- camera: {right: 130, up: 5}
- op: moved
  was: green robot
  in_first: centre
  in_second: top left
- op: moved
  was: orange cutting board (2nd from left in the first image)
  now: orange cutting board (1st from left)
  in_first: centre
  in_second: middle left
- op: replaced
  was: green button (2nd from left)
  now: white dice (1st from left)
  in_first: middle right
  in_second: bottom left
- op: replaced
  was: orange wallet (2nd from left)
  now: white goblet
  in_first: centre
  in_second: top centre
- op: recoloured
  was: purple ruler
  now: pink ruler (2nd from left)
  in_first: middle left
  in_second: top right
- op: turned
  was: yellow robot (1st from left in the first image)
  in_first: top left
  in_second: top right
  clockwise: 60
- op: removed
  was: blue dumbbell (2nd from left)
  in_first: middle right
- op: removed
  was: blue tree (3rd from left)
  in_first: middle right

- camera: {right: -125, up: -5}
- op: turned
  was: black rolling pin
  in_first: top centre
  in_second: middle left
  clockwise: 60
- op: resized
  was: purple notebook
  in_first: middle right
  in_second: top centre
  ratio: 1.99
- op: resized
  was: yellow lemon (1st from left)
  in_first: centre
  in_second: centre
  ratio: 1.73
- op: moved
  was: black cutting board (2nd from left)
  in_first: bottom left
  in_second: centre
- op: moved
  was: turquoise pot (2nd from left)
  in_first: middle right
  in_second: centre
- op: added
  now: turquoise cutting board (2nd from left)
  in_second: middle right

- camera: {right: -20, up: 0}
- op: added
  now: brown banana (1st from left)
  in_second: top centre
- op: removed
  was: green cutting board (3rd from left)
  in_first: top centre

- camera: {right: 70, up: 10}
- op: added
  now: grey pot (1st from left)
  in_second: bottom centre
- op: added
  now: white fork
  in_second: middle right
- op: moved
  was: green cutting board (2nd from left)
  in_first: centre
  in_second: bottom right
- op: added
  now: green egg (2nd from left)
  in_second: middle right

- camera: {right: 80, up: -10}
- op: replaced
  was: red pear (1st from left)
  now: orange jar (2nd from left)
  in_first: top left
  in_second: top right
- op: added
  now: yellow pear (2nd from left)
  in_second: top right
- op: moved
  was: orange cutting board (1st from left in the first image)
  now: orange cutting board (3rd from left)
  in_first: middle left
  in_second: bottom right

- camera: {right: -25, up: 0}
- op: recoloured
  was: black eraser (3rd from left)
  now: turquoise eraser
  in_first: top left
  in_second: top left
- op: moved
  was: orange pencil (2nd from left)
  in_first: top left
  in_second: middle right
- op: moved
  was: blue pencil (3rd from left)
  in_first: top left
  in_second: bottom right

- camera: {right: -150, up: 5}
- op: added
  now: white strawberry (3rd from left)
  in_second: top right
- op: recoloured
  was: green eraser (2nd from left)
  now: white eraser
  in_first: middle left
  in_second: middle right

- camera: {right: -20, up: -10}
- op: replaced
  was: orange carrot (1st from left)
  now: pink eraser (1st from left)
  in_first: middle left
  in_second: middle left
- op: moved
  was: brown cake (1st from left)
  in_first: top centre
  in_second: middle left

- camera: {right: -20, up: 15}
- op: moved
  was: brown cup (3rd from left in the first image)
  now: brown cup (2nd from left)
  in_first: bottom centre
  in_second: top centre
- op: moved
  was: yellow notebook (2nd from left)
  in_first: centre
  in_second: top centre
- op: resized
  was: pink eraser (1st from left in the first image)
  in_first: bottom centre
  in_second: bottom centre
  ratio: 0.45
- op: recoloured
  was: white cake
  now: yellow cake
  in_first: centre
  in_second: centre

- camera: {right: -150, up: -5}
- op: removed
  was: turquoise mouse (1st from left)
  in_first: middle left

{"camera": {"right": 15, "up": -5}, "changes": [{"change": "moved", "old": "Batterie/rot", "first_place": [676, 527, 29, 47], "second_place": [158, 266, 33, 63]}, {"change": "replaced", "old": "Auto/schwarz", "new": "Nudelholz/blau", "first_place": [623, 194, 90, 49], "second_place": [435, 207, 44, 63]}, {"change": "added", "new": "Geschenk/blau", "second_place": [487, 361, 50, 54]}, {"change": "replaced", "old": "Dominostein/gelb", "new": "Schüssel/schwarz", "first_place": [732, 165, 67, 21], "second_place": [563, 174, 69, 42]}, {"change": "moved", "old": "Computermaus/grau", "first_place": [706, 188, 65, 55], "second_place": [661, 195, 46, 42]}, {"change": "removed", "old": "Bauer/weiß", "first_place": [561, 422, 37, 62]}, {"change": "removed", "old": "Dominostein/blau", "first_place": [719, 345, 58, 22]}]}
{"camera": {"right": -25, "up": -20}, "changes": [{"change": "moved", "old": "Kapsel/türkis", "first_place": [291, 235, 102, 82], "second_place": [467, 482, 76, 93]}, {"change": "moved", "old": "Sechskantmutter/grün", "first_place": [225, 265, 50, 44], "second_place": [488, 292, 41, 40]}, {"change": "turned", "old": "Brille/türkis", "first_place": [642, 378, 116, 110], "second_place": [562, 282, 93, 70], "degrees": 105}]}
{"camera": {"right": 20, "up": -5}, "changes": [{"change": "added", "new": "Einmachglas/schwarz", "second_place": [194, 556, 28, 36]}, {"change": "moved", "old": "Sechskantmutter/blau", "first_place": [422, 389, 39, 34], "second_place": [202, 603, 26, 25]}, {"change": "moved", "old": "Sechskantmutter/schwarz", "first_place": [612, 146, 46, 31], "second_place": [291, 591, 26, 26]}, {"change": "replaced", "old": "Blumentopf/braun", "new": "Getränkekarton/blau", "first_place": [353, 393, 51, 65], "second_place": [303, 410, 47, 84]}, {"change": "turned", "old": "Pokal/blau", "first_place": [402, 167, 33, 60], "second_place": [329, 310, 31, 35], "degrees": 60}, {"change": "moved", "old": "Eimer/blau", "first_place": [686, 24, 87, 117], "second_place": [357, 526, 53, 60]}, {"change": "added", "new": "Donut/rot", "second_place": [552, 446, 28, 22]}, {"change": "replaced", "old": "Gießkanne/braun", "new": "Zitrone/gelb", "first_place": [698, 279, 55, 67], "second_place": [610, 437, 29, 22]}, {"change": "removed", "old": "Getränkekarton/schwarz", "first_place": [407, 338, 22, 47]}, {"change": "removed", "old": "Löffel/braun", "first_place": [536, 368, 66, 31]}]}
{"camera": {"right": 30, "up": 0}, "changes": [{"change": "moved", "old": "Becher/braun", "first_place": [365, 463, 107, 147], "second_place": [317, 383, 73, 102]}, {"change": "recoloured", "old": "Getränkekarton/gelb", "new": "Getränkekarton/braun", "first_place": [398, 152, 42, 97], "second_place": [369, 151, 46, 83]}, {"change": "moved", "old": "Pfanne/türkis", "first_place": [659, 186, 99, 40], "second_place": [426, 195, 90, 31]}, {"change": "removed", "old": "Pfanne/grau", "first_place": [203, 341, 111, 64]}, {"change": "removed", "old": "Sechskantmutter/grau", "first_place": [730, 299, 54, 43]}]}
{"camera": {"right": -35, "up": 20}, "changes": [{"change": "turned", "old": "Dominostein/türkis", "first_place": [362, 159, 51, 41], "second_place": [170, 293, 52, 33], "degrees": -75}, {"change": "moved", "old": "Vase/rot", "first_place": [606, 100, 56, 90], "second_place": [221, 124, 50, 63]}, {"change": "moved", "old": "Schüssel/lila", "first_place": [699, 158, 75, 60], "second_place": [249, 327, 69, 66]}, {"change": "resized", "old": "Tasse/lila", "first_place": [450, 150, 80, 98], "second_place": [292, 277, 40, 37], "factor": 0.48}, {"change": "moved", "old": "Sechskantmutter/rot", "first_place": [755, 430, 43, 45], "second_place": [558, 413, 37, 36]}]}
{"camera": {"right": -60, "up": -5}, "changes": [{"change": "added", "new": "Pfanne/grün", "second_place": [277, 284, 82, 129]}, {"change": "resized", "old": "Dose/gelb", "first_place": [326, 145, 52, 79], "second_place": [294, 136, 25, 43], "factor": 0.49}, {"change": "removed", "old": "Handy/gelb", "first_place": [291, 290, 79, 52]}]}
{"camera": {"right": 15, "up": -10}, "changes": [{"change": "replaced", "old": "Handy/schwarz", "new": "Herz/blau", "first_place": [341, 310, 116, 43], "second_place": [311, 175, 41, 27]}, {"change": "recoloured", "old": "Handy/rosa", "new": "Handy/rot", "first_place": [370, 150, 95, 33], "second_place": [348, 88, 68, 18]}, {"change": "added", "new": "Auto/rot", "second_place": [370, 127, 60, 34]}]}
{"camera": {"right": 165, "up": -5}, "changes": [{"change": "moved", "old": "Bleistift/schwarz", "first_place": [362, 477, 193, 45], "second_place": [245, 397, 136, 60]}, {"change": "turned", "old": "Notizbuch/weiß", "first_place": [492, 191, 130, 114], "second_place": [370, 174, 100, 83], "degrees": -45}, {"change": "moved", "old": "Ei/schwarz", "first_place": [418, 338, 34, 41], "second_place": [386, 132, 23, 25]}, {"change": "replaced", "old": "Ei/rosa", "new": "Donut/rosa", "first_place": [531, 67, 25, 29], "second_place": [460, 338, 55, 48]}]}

*Problem statement*:
Find each line in the records that contains the string "ruler", then say how many there are and nothing else.

*Task output*:
2